» Work instruction
Without including any picture, copy the entries that follow word for word.

[Start of section]

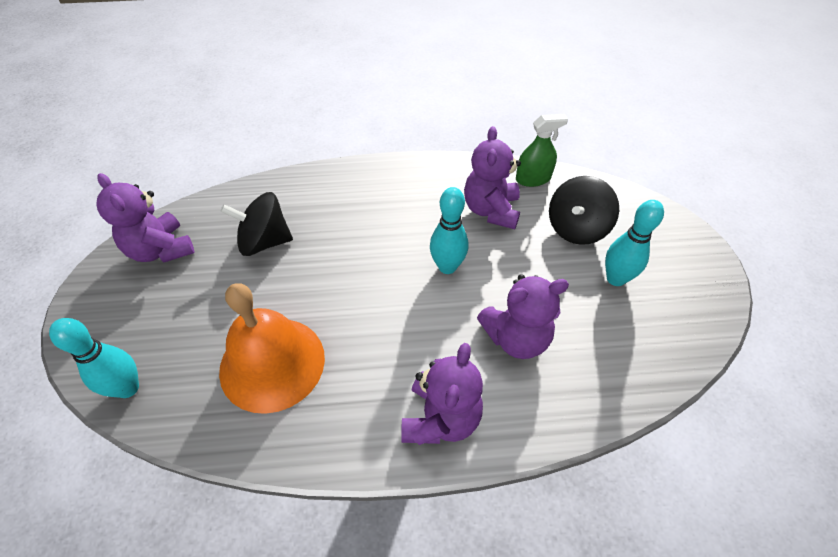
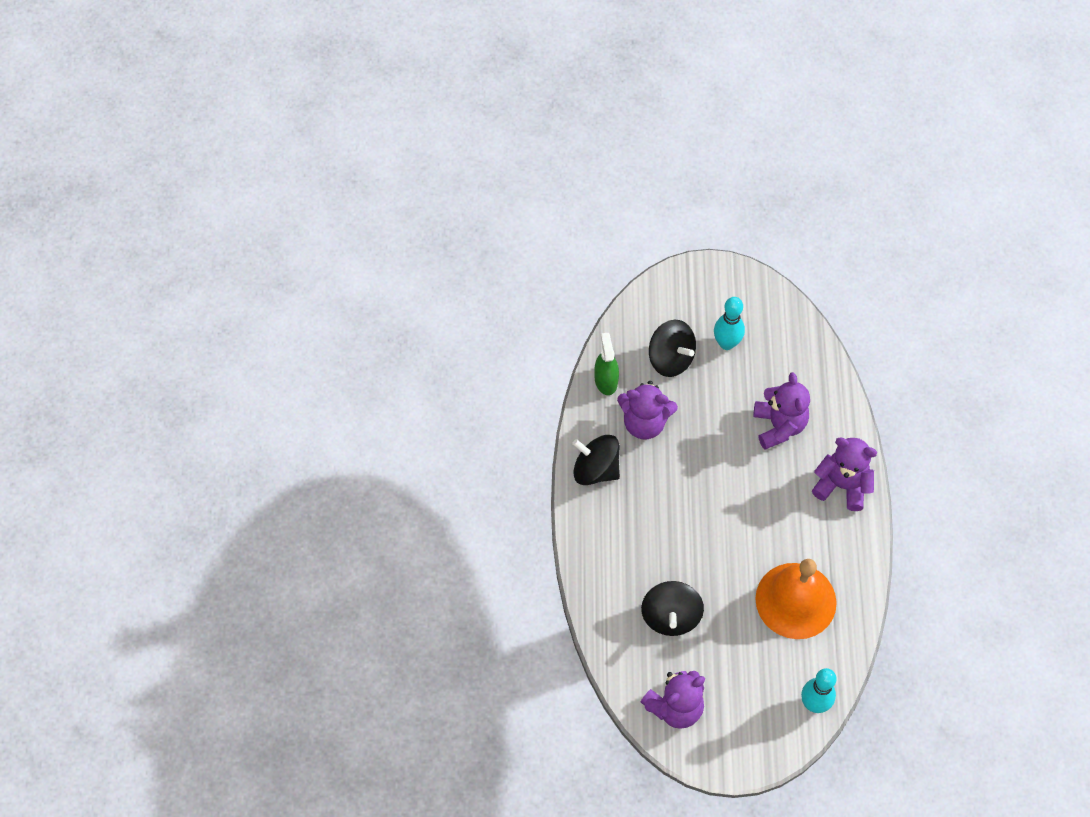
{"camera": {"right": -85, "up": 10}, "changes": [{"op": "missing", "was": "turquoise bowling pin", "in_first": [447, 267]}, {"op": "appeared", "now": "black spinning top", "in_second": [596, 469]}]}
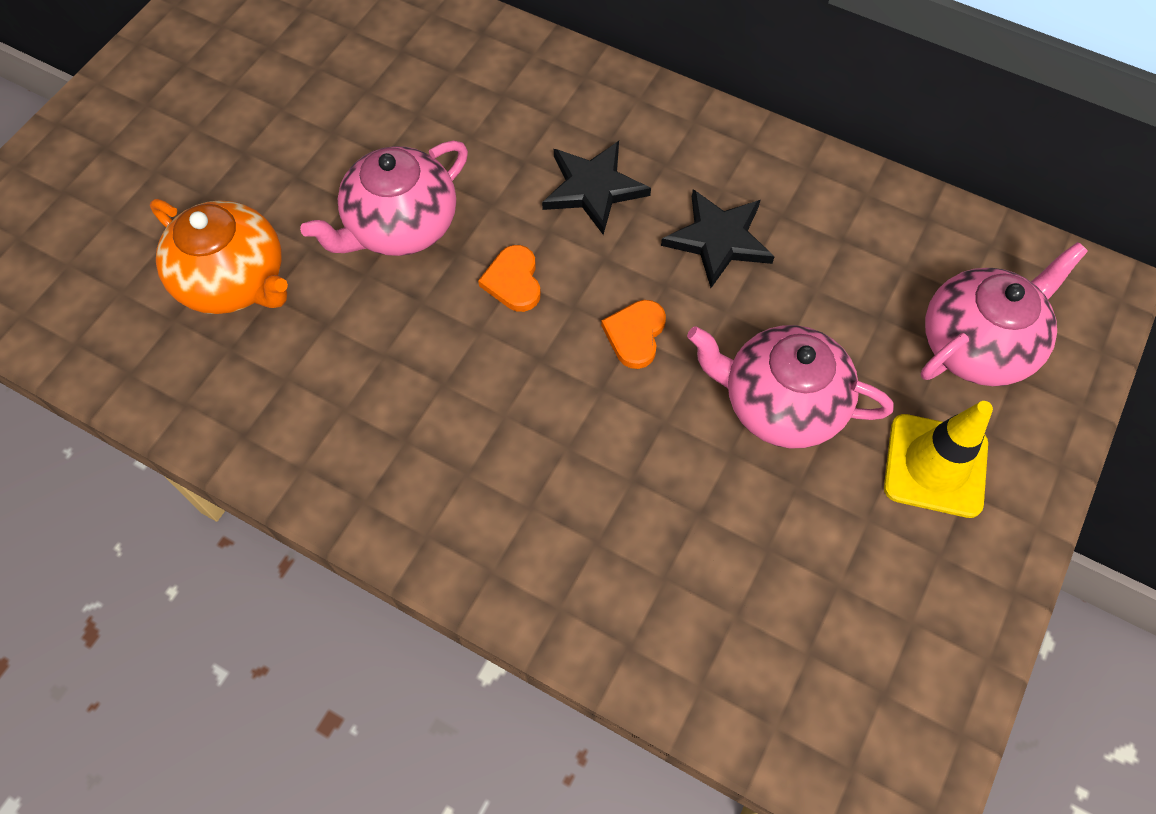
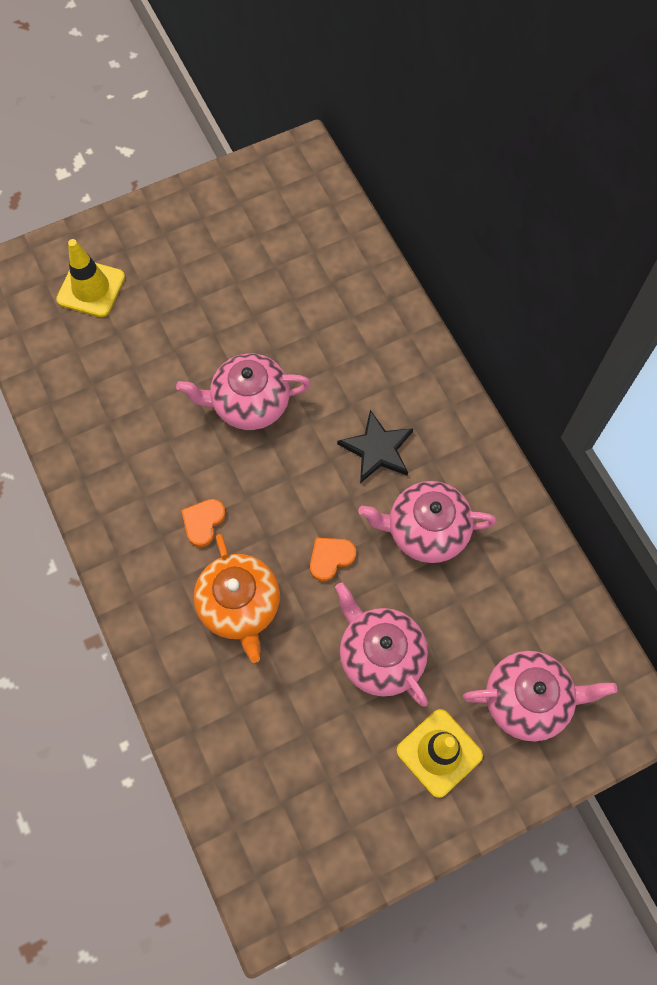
{"camera": {"right": 35, "up": 5}, "changes": [{"op": "relocated", "was": "orange teapot", "in_first": [234, 281], "in_second": [240, 605]}, {"op": "relocated", "was": "orange heart", "in_first": [513, 281], "in_second": [203, 522]}, {"op": "exchanged", "was": "black star", "now": "pink teapot", "in_first": [718, 239], "in_second": [426, 530]}, {"op": "appeared", "now": "yellow traffic cone", "in_second": [91, 288]}]}
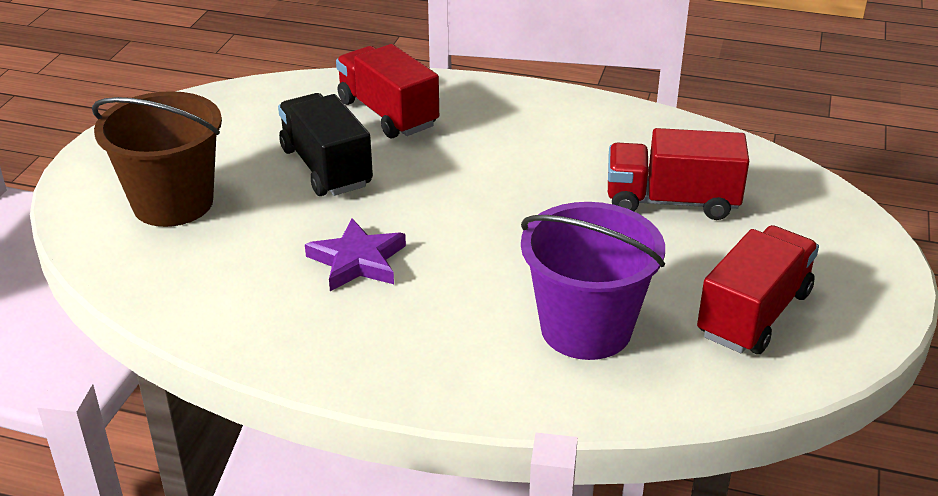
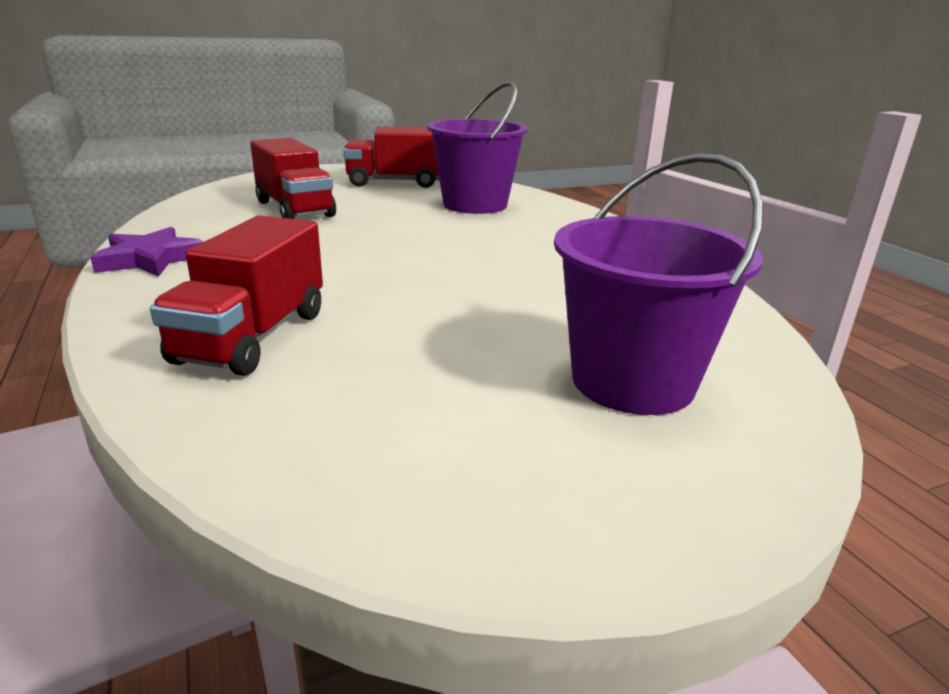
{"camera": {"right": -130, "up": -10}, "changes": [{"op": "colour", "was": "brown bucket", "now": "purple bucket", "in_first": [173, 203], "in_second": [632, 381]}, {"op": "missing", "was": "black truck", "in_first": [326, 167]}, {"op": "relocated", "was": "purple star", "in_first": [357, 261], "in_second": [150, 259]}]}
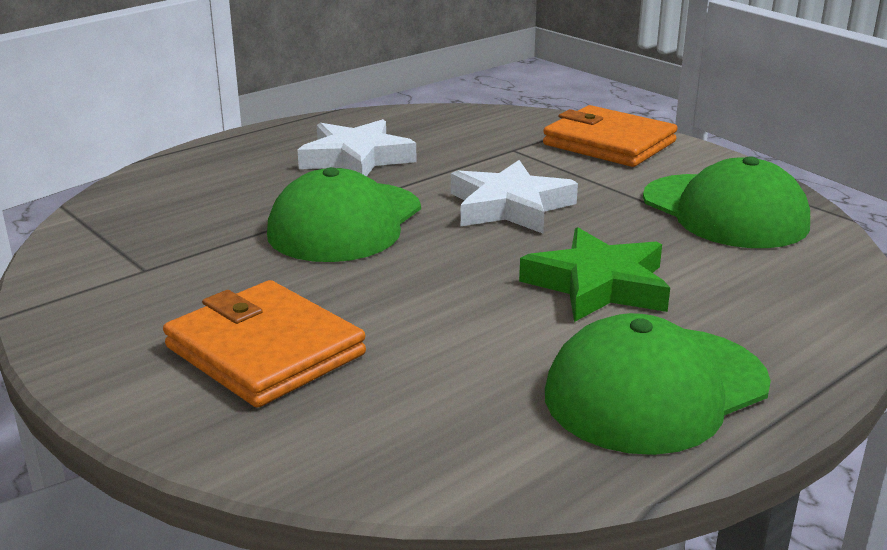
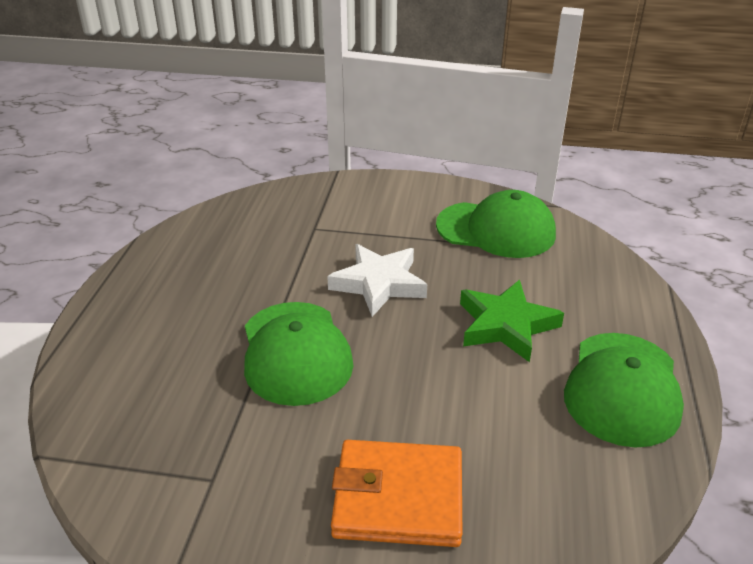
{"camera": {"right": -40, "up": 10}, "changes": [{"op": "missing", "was": "white star", "in_first": [356, 158]}, {"op": "missing", "was": "orange wallet", "in_first": [609, 143]}]}
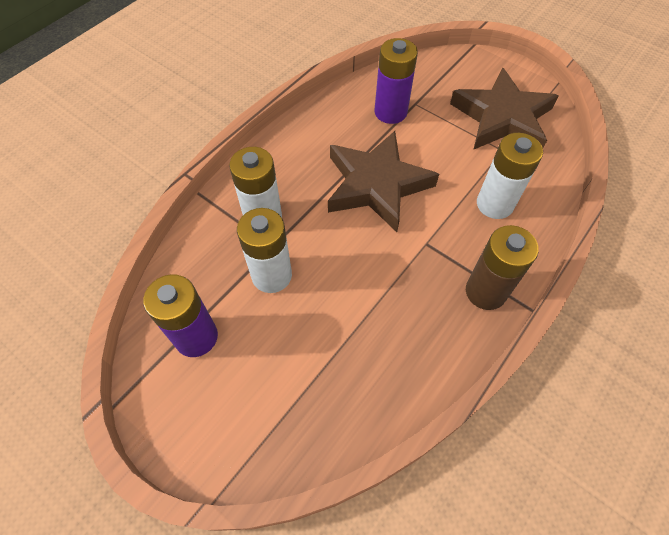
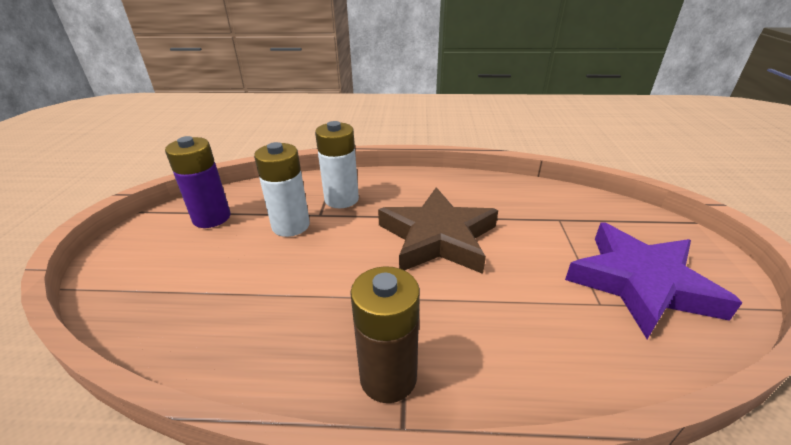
{"camera": {"right": 55, "up": -25}, "changes": [{"op": "missing", "was": "purple battery", "in_first": [390, 112]}, {"op": "colour", "was": "brown star", "now": "purple star", "in_first": [502, 118], "in_second": [640, 283]}, {"op": "missing", "was": "white battery", "in_first": [494, 204]}]}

[End of section]

» Exercise output
{"camera": {"right": -85, "up": 10}, "changes": [{"op": "missing", "was": "turquoise bowling pin", "in_first": [447, 267]}, {"op": "appeared", "now": "black spinning top", "in_second": [596, 469]}]}
{"camera": {"right": 35, "up": 5}, "changes": [{"op": "relocated", "was": "orange teapot", "in_first": [234, 281], "in_second": [240, 605]}, {"op": "relocated", "was": "orange heart", "in_first": [513, 281], "in_second": [203, 522]}, {"op": "exchanged", "was": "black star", "now": "pink teapot", "in_first": [718, 239], "in_second": [426, 530]}, {"op": "appeared", "now": "yellow traffic cone", "in_second": [91, 288]}]}
{"camera": {"right": -130, "up": -10}, "changes": [{"op": "colour", "was": "brown bucket", "now": "purple bucket", "in_first": [173, 203], "in_second": [632, 381]}, {"op": "missing", "was": "black truck", "in_first": [326, 167]}, {"op": "relocated", "was": "purple star", "in_first": [357, 261], "in_second": [150, 259]}]}
{"camera": {"right": -40, "up": 10}, "changes": [{"op": "missing", "was": "white star", "in_first": [356, 158]}, {"op": "missing", "was": "orange wallet", "in_first": [609, 143]}]}
{"camera": {"right": 55, "up": -25}, "changes": [{"op": "missing", "was": "purple battery", "in_first": [390, 112]}, {"op": "colour", "was": "brown star", "now": "purple star", "in_first": [502, 118], "in_second": [640, 283]}, {"op": "missing", "was": "white battery", "in_first": [494, 204]}]}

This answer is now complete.